═════ Provided material
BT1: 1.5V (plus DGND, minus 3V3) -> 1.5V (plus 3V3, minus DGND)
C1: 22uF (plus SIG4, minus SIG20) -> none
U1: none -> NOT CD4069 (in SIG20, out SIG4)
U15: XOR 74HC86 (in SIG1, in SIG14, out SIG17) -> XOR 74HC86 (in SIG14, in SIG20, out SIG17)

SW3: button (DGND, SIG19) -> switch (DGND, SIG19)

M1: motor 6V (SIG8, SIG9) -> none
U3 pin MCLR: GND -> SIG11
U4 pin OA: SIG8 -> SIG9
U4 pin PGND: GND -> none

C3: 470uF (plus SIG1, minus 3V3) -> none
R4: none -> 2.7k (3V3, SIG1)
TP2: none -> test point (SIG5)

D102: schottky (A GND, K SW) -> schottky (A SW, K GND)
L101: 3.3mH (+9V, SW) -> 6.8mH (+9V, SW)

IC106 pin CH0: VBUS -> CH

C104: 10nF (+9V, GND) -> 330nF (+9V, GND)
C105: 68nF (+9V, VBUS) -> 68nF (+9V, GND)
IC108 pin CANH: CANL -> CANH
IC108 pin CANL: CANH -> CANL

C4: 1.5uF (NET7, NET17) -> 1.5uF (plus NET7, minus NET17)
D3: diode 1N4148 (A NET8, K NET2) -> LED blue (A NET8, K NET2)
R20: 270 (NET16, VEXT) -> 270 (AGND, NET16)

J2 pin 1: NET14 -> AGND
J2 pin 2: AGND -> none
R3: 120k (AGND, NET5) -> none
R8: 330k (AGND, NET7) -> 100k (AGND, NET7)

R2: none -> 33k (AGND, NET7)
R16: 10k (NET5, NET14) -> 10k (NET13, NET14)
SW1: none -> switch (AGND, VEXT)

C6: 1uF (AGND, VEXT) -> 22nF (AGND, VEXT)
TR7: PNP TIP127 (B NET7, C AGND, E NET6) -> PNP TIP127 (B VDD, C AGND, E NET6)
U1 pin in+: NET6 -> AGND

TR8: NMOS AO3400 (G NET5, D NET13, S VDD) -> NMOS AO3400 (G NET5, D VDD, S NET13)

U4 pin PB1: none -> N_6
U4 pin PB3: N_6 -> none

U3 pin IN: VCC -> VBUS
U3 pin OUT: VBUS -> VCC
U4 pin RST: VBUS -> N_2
══════════
▸ What is being asked
Looking at the data above, how many lines hold the word "AGND"? Respond with the number alone.

▸ Solution below
10